Task requirements -> From top to bottom, retype the data exactly, passing over any picture.

::: Information provided :::

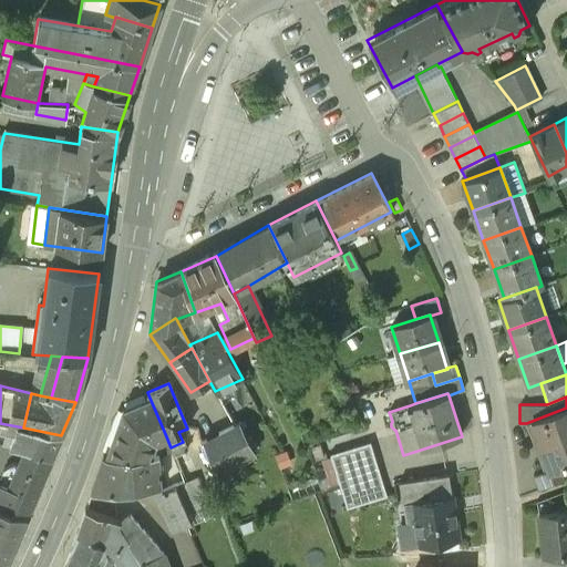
[(123,410),(106,457),(150,455),(155,441),(166,436),(150,398),(123,410)]
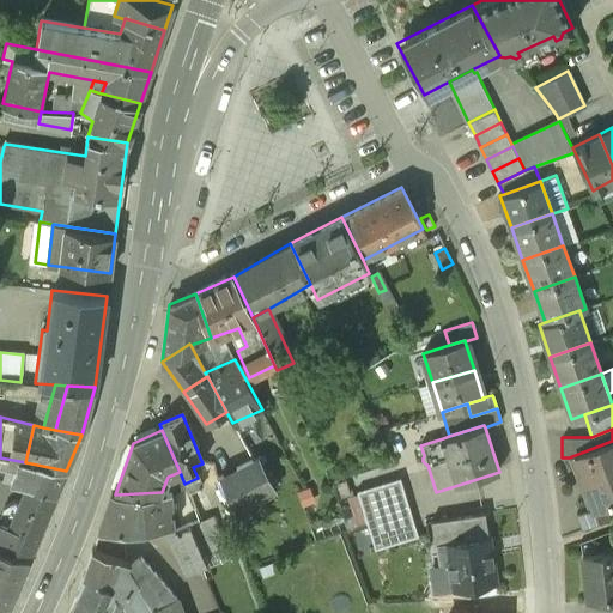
[(612,441),(569,457),(575,474),(580,472),(583,483),(612,471),(612,441)]
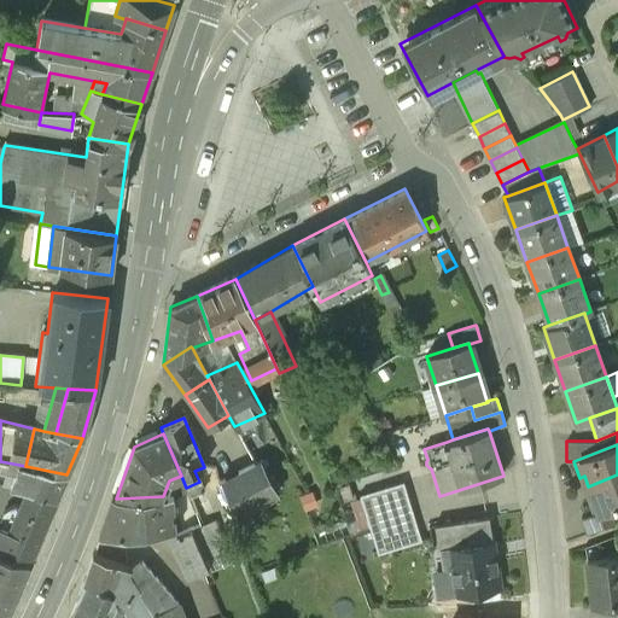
[(109,483),(120,485),(127,458),(117,454),(109,483)]
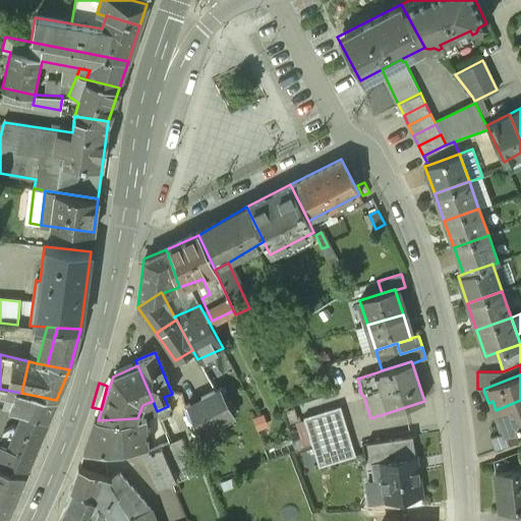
[(208,395),(184,407),(188,421),(195,435),(231,416),(218,390),(214,392),(211,386),(205,389),(208,395)]
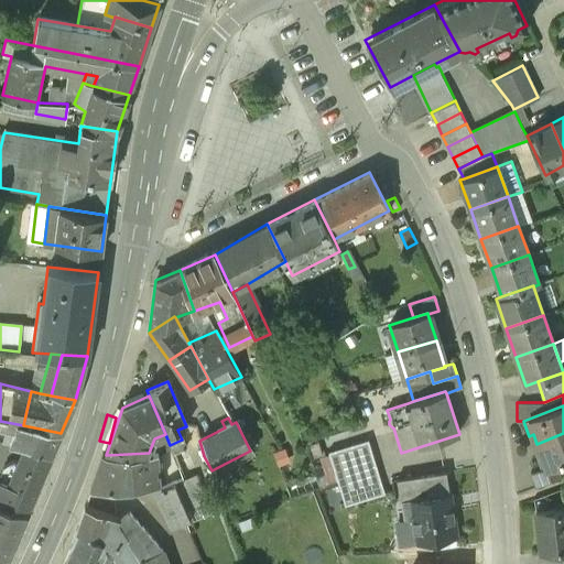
[(52,455),(61,433),(23,425),(18,424),(9,443),(23,445),(52,455)]
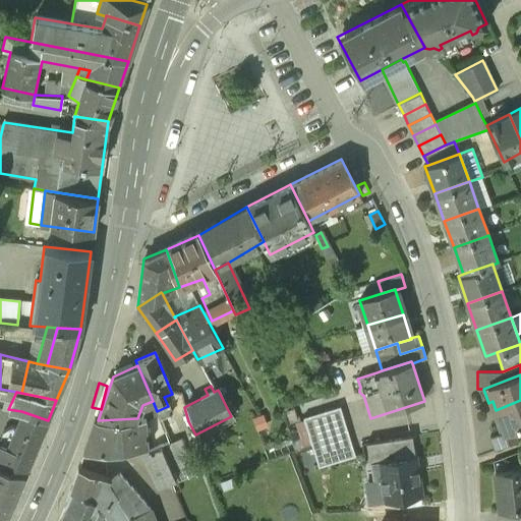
[(520,400),(496,410),(499,419),(495,421),(500,433),(500,435),(513,430),(519,427),(520,428),(520,400)]
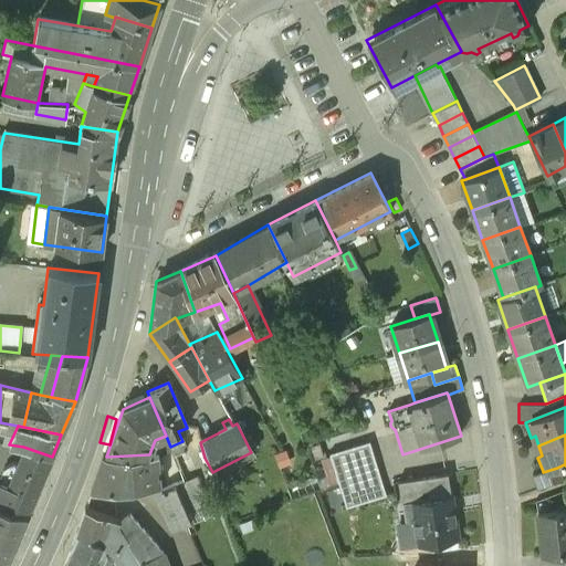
[(368,440),(329,452),(345,506),(386,494),(368,440)]
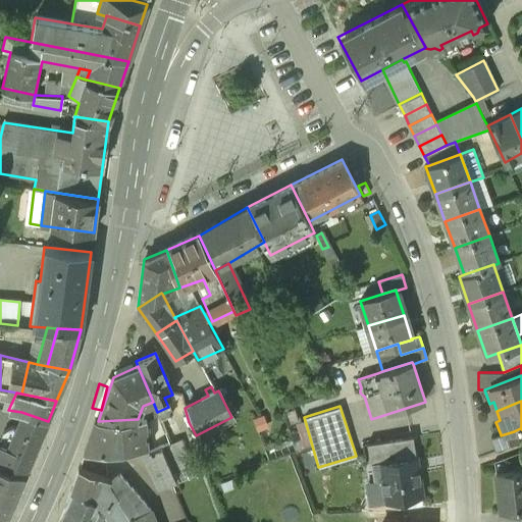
[(41,435),(48,421),(21,412),(15,427),(41,435)]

:::

Task response ->
[(123,410),(106,457),(150,455),(155,441),(166,436),(150,398),(123,410)]
[(612,441),(569,457),(575,474),(580,472),(583,483),(612,471),(612,441)]
[(109,483),(120,485),(127,458),(117,454),(109,483)]
[(208,395),(184,407),(188,421),(195,435),(231,416),(218,390),(214,392),(211,386),(205,389),(208,395)]
[(52,455),(61,433),(23,425),(18,424),(9,443),(23,445),(52,455)]
[(520,400),(496,410),(499,419),(495,421),(500,433),(500,435),(513,430),(519,427),(520,428),(520,400)]
[(368,440),(329,452),(345,506),(386,494),(368,440)]
[(41,435),(48,421),(21,412),(15,427),(41,435)]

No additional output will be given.